TASK ITEM:
Your answer should be exactly the lines from the one that contains "brown glasses: 6 -> 5" through the final line of the entries below, and nothing else.

Records drawn from a dataset:
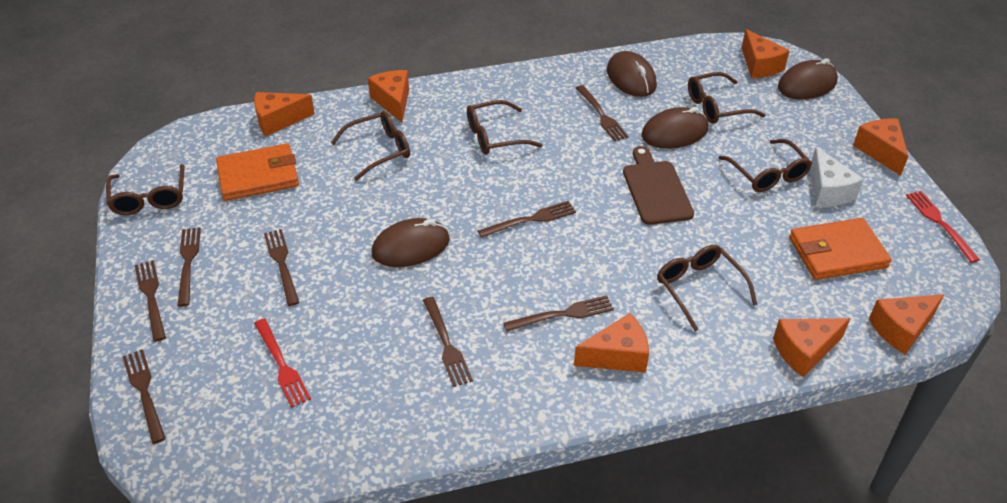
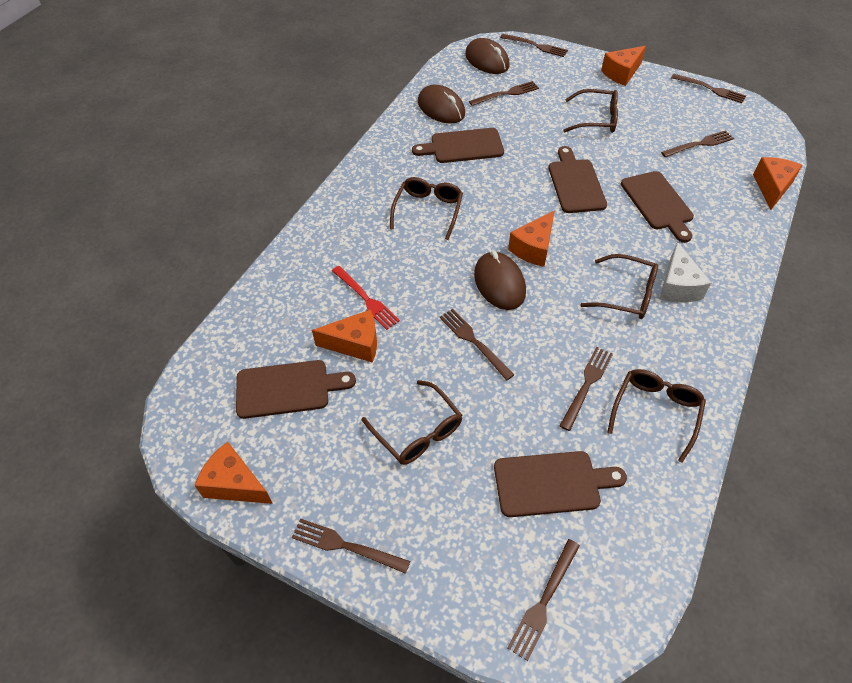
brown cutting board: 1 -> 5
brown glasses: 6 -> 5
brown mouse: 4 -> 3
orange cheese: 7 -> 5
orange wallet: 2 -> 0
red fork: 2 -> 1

ANSWER TO THE EXERCISE:
brown glasses: 6 -> 5
brown mouse: 4 -> 3
orange cheese: 7 -> 5
orange wallet: 2 -> 0
red fork: 2 -> 1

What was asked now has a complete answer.